• WHAT YOU HAVE TO DO:
Find how many lines in the material below contain the word "yellow" and give only that number.

• DATA FOR THE TASK:

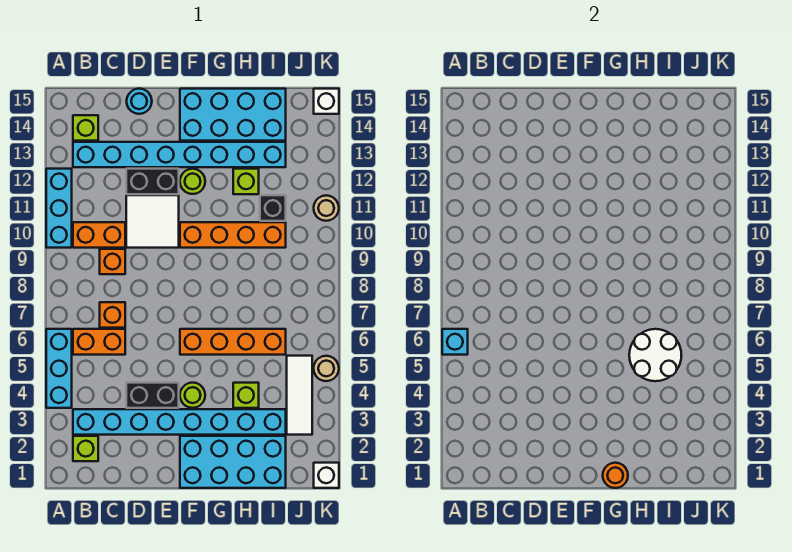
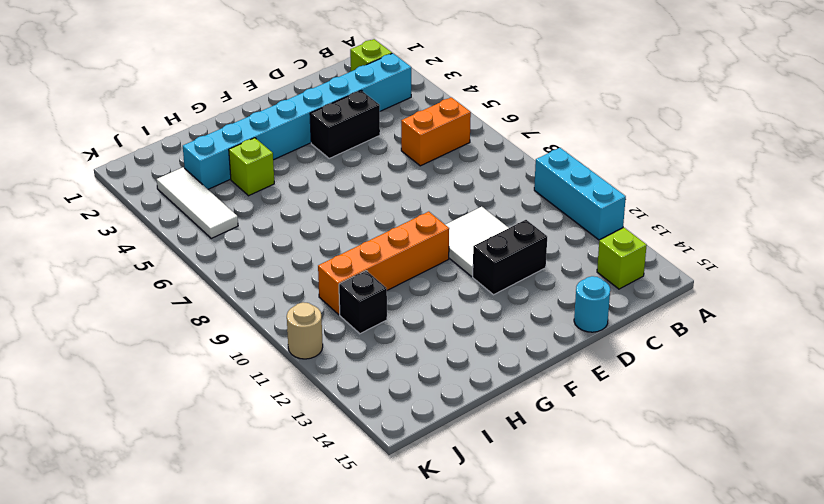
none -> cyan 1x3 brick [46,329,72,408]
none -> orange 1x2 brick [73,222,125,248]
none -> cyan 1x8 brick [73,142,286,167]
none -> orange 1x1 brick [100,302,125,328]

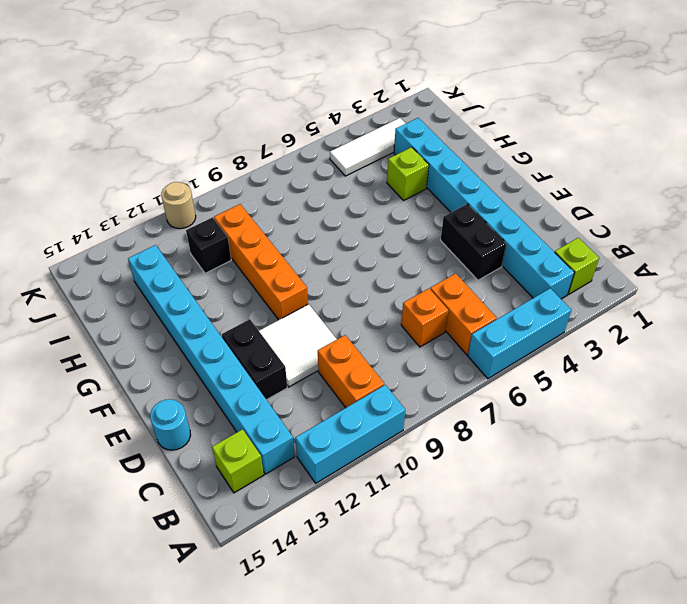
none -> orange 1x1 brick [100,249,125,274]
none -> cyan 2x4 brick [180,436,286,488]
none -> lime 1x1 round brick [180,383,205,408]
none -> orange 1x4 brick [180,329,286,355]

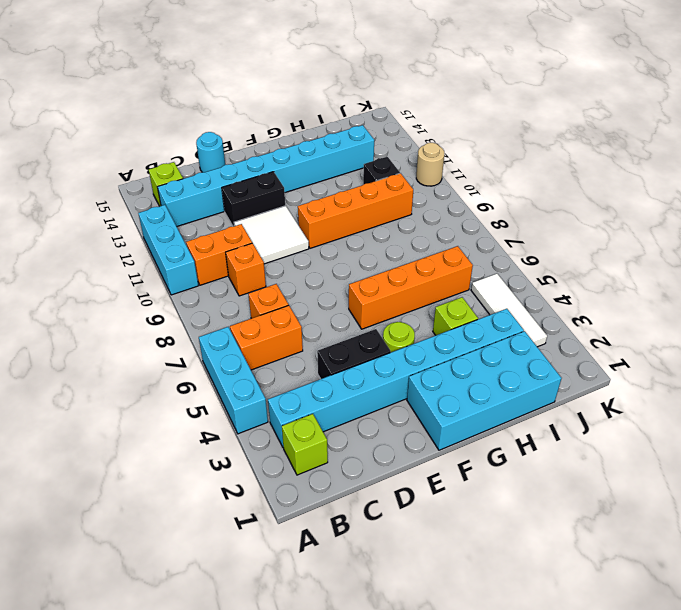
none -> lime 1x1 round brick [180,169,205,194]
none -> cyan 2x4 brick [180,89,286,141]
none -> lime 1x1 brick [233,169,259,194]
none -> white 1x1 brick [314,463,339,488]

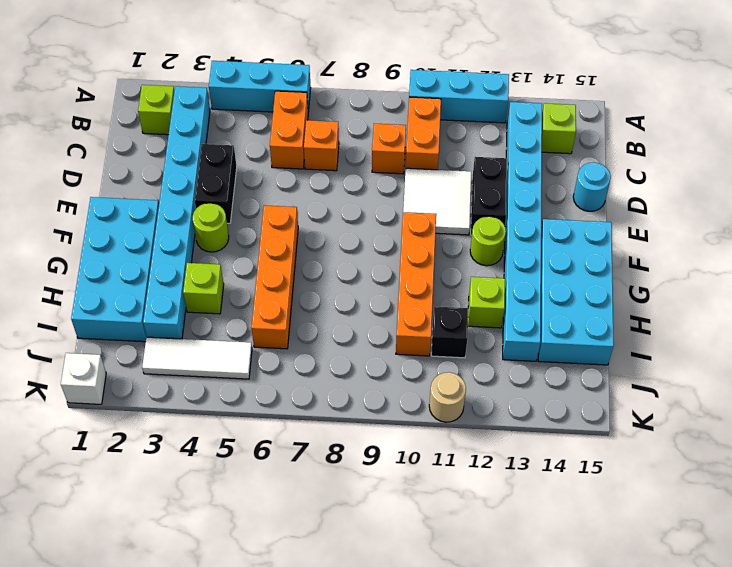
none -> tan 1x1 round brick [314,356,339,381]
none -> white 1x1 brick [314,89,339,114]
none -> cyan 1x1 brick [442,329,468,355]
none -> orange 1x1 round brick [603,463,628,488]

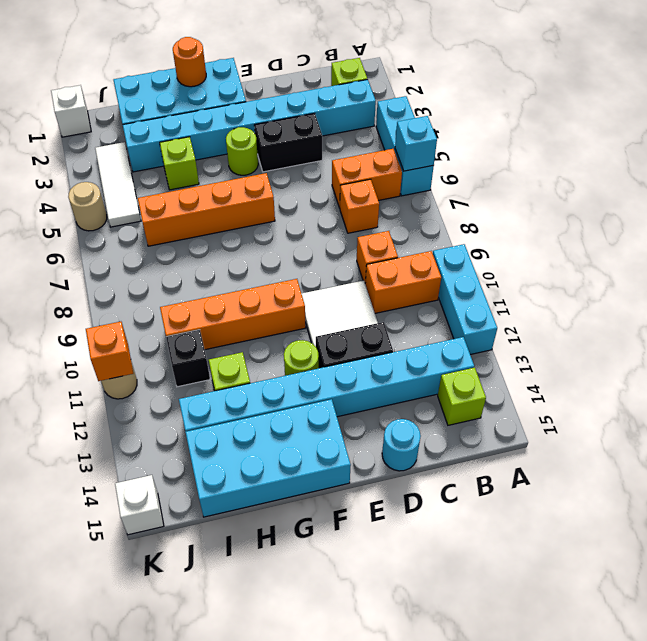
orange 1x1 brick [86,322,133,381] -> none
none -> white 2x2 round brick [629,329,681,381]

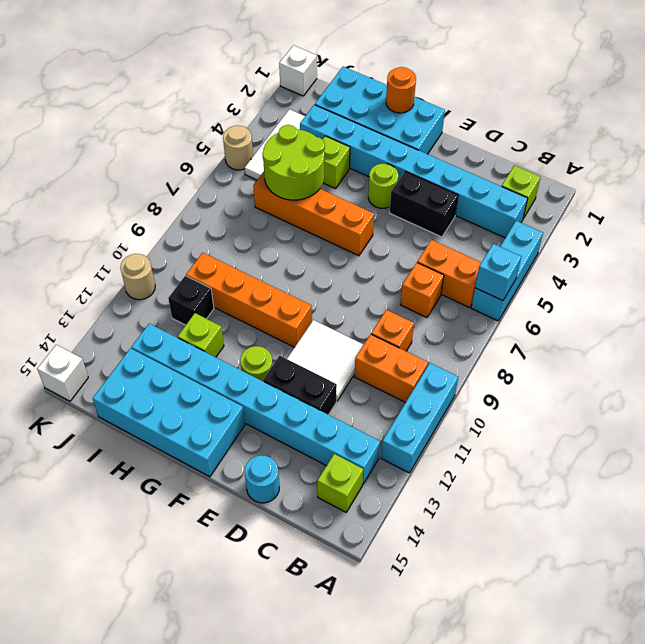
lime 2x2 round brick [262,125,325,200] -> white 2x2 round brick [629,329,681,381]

---

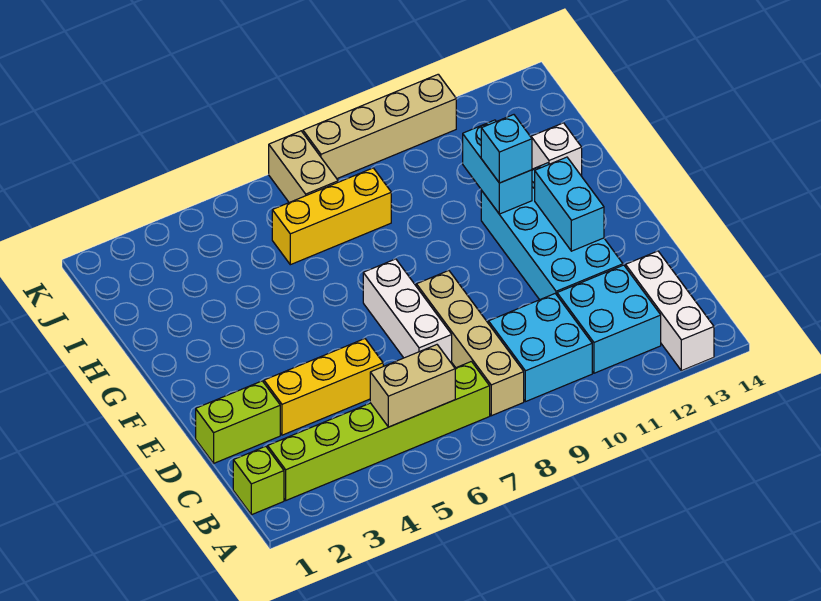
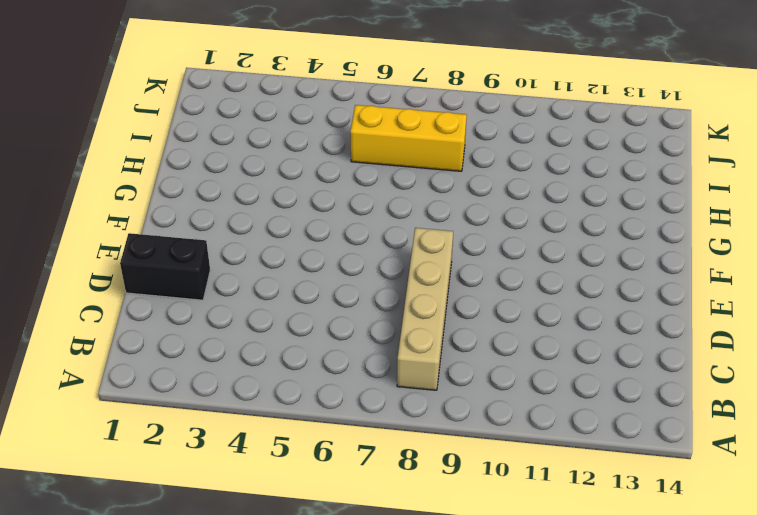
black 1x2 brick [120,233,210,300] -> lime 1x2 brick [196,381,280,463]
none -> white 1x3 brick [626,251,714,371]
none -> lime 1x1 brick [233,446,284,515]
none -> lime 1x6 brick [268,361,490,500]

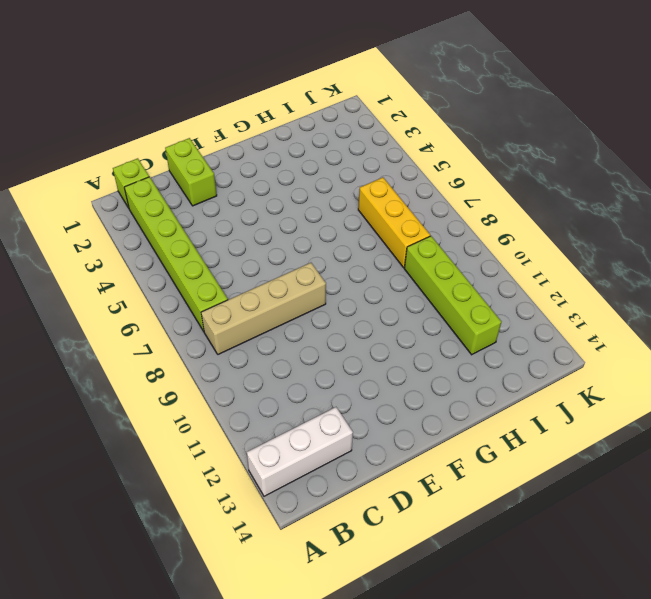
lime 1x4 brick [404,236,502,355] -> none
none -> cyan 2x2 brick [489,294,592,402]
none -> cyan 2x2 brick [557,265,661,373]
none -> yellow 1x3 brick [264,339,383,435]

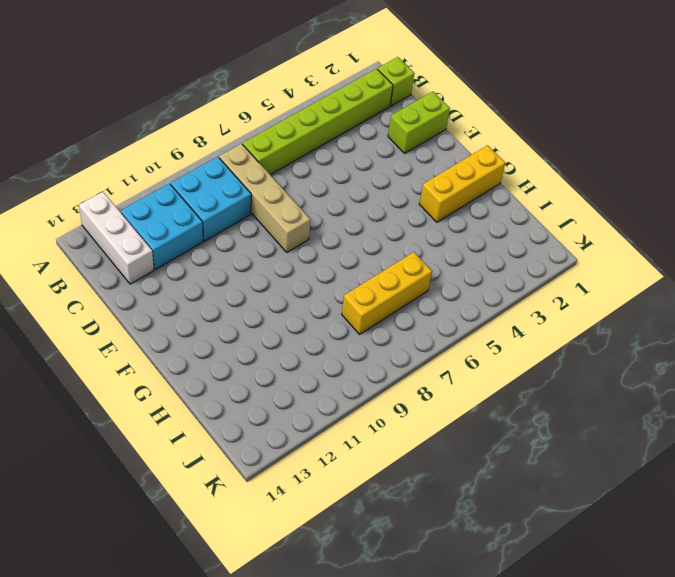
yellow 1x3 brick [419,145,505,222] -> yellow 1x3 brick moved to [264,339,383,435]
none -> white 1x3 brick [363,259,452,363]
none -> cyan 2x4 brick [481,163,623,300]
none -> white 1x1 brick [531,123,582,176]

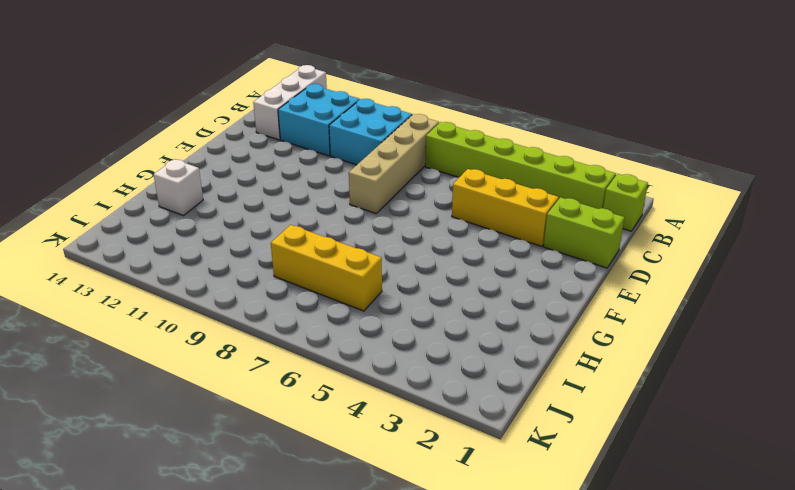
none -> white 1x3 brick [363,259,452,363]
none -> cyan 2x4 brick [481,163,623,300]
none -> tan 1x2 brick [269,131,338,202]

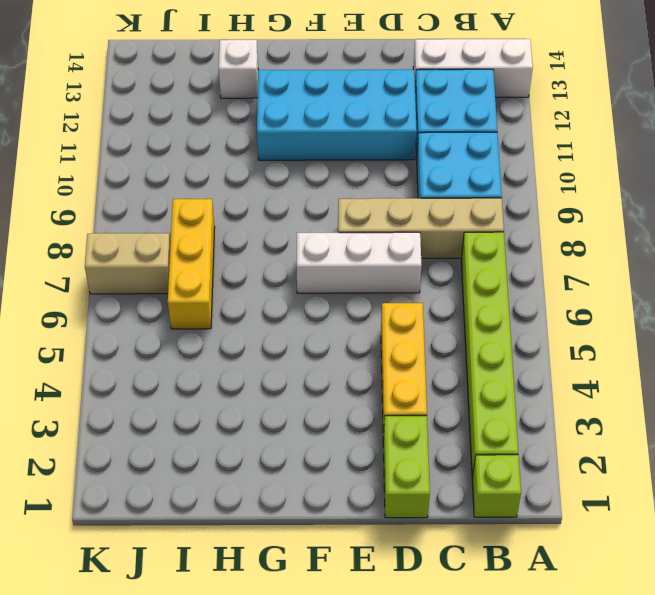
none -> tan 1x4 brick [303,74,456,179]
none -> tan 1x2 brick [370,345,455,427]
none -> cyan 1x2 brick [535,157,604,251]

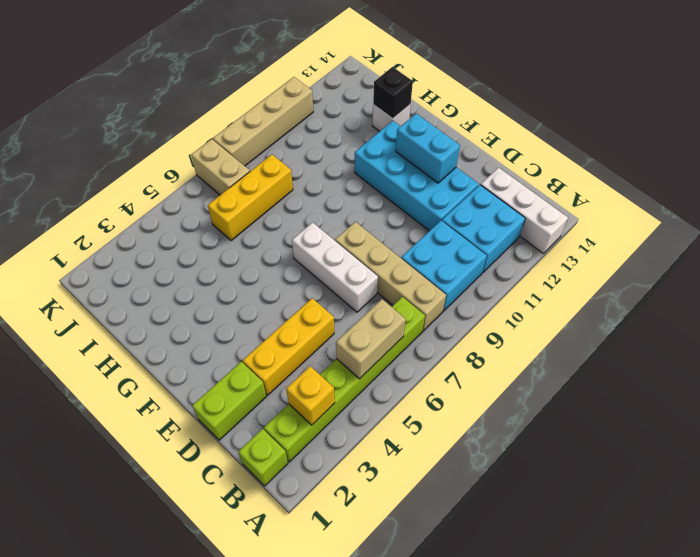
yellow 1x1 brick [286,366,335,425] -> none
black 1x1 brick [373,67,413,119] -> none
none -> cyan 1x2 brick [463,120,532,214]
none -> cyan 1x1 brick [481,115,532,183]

• TASK RESPONSE:
3